WORK REQUIRED: Below are the records; give again exactly the line with "U1 pin PA1: N022 -> N005", the line with "U2: BME280 -> BH1750", and each line that lies between them, and nothing besides.

DATA FOR ANALYSIS:

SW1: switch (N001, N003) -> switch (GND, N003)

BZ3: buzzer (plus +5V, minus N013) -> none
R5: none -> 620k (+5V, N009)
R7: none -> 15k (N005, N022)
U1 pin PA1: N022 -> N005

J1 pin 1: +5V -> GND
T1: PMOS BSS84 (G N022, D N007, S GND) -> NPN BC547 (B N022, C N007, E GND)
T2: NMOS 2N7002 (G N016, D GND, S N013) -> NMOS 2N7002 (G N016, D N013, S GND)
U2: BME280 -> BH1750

---

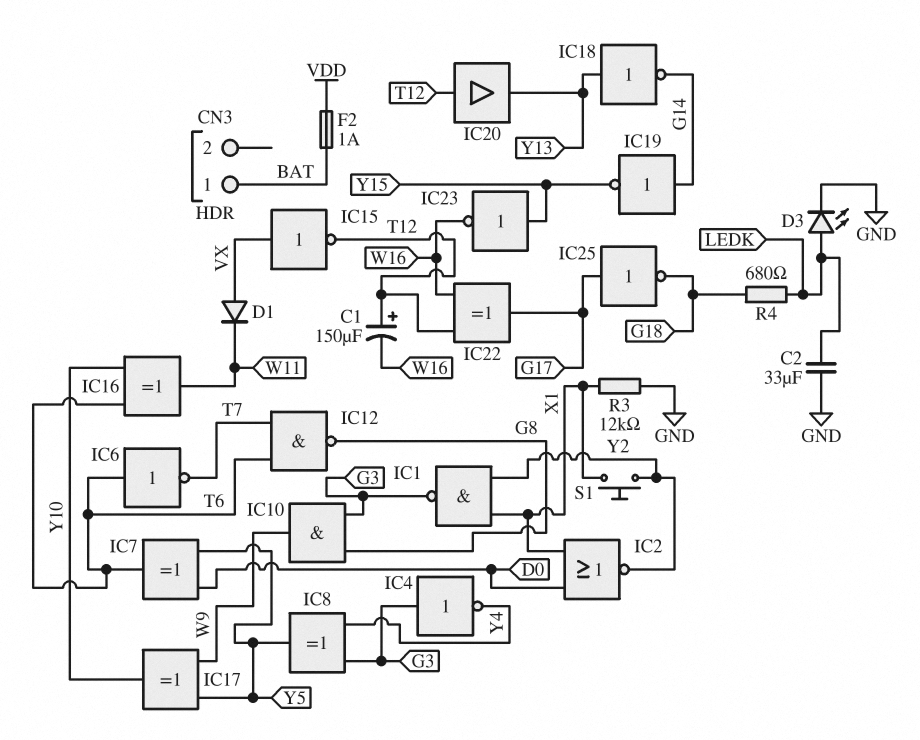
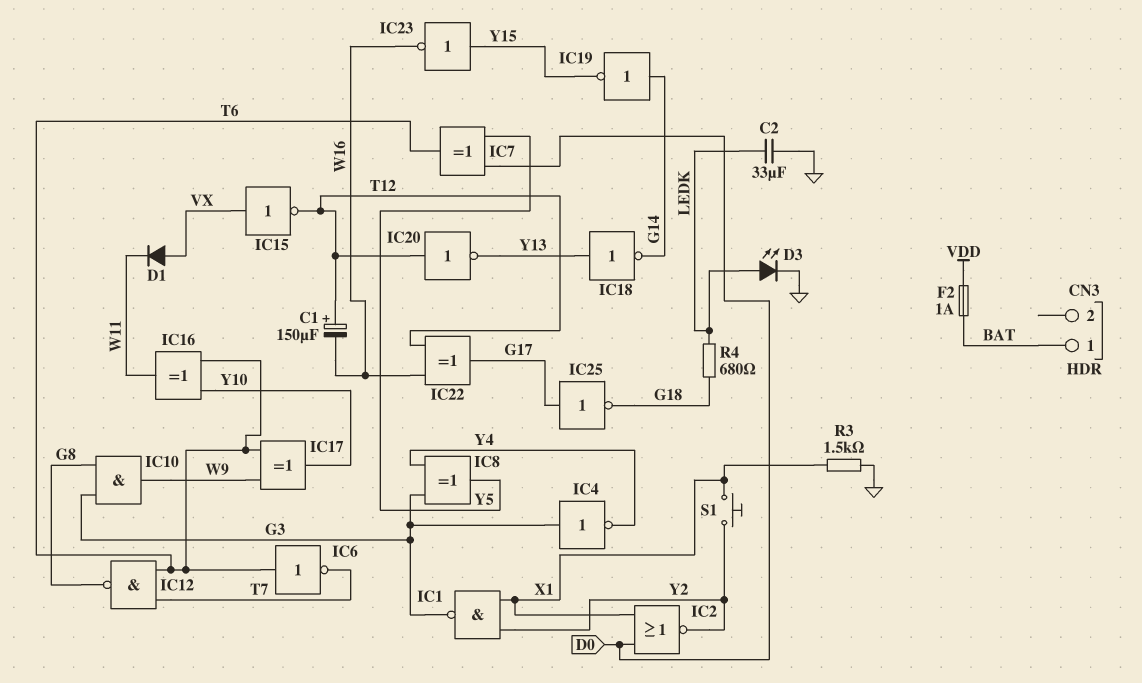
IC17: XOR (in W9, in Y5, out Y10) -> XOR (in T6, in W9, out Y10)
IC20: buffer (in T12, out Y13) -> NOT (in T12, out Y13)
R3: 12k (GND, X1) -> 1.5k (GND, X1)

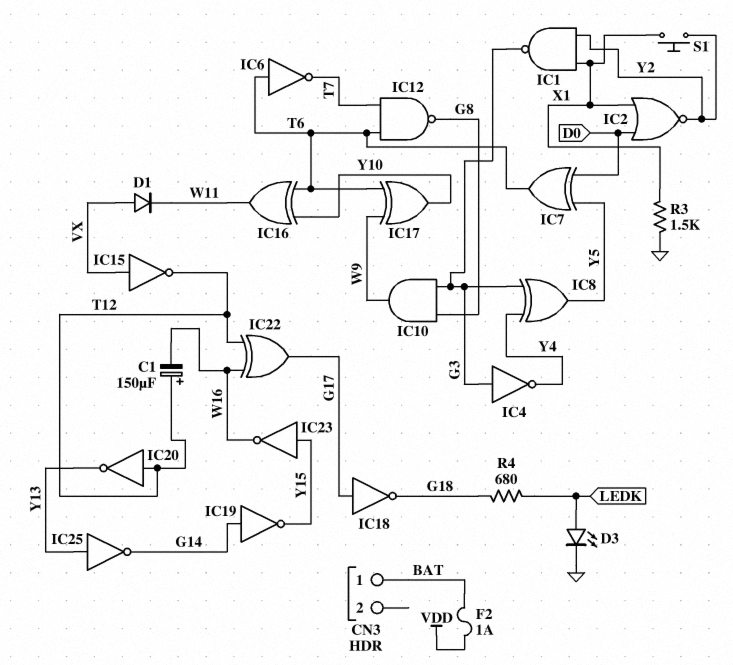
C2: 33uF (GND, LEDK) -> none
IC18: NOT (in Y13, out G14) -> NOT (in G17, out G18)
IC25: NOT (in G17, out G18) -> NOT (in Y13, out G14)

TASK OUTPUT:
U1 pin PA1: N022 -> N005

J1 pin 1: +5V -> GND
T1: PMOS BSS84 (G N022, D N007, S GND) -> NPN BC547 (B N022, C N007, E GND)
T2: NMOS 2N7002 (G N016, D GND, S N013) -> NMOS 2N7002 (G N016, D N013, S GND)
U2: BME280 -> BH1750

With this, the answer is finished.